## TASK TO COMPLETE
Every line in the data below from the one containing "(668, 157) = (730, 259): none -> purple house" down to the one containing "(925, 379) = (709, 482): yellow", both included, must be retyped exactly; no other line is to appear.

Collected data entries
┄┄┄┄┄┄┄┄┄┄┄┄┄┄┄┄┄┄┄┄

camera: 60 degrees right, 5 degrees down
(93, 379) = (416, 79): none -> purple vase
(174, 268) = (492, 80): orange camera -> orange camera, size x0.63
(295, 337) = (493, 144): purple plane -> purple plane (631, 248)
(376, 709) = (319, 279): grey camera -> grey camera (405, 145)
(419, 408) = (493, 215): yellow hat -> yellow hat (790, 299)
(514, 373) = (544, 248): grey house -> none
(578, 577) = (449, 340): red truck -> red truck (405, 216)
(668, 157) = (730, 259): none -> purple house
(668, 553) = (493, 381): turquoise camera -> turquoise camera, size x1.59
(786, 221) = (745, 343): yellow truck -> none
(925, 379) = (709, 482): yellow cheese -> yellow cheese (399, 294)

┄┄┄┄┄┄┄┄┄┄┄┄┄┄┄┄┄┄┄┄

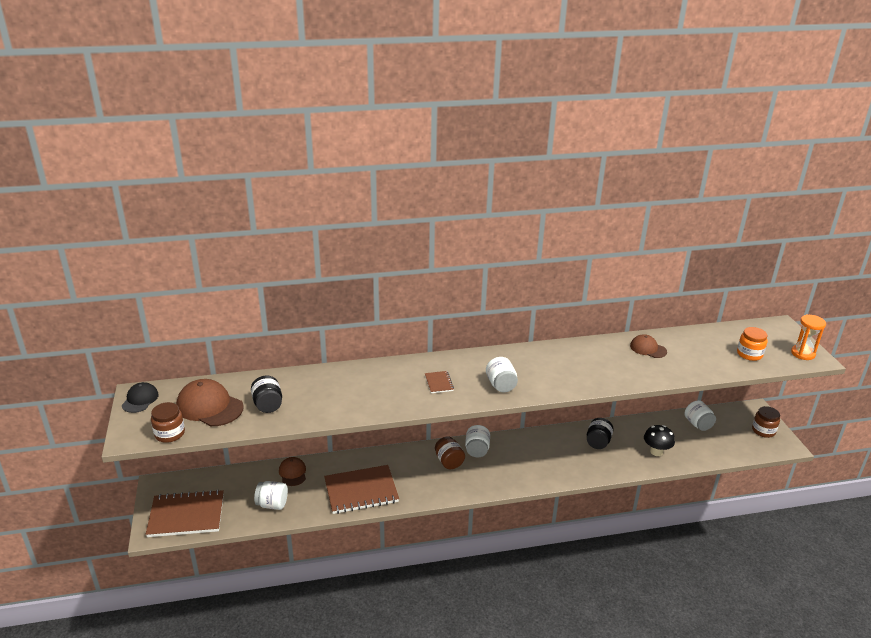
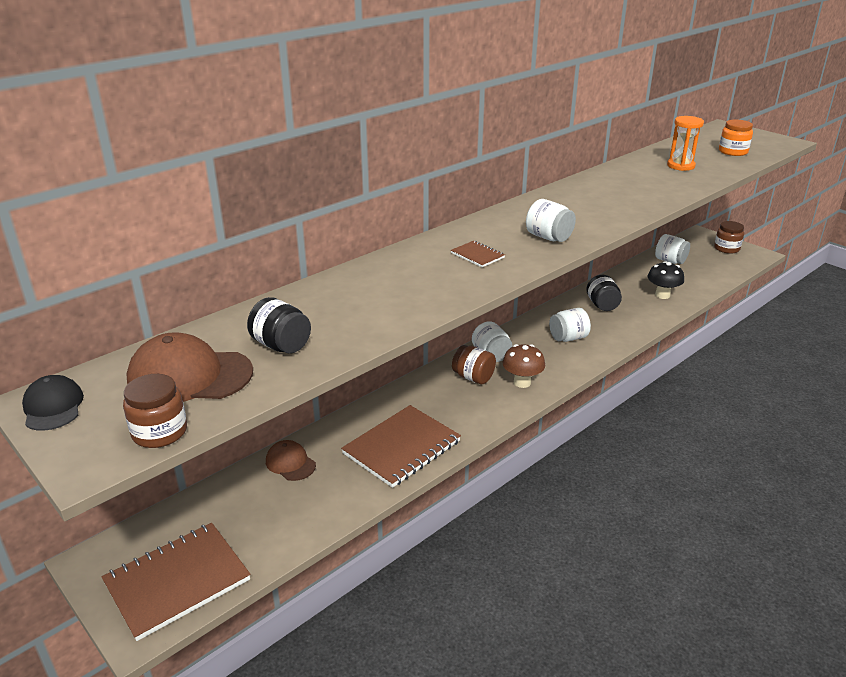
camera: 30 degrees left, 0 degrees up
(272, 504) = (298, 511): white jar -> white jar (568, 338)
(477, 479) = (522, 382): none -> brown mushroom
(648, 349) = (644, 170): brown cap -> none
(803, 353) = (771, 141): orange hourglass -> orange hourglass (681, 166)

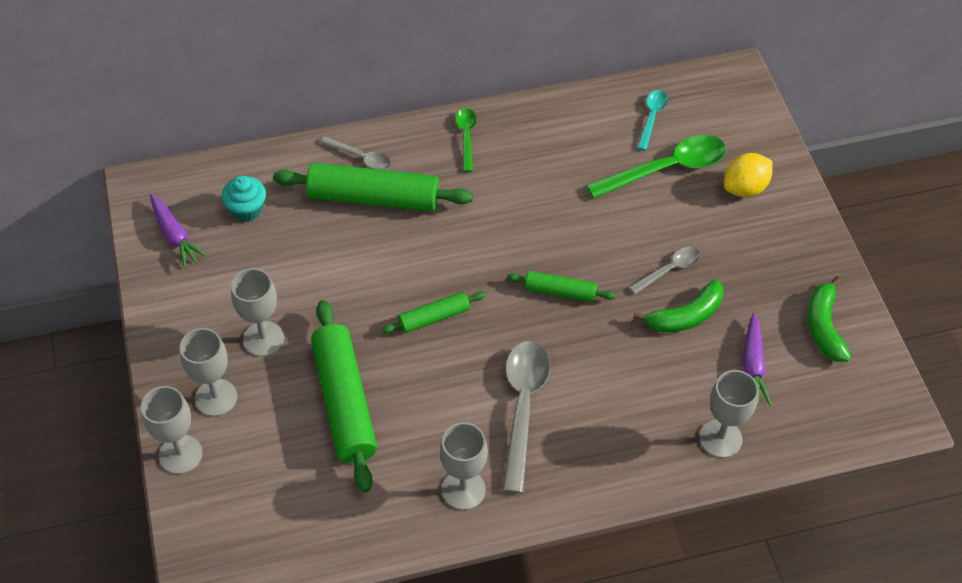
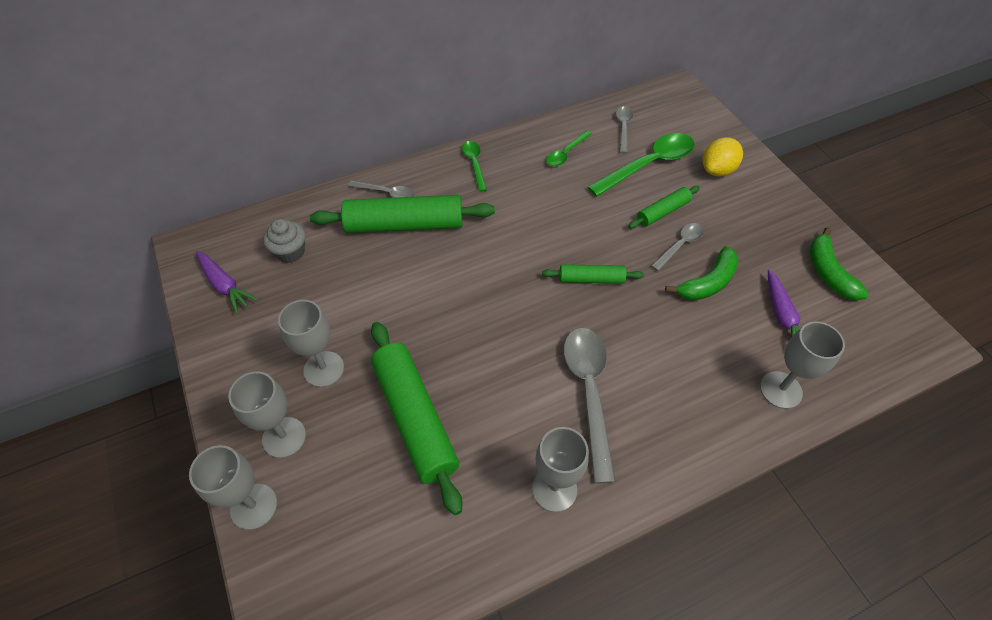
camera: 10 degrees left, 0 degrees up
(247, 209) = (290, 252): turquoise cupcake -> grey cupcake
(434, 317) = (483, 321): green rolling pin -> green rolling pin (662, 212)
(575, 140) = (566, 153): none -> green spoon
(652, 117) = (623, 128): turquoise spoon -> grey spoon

┄┄┄┄┄┄┄┄┄┄┄┄┄┄┄┄┄┄┄┄

## RESULT
(668, 157) = (730, 259): none -> purple house
(668, 553) = (493, 381): turquoise camera -> turquoise camera, size x1.59
(786, 221) = (745, 343): yellow truck -> none
(925, 379) = (709, 482): yellow cheese -> yellow cheese (399, 294)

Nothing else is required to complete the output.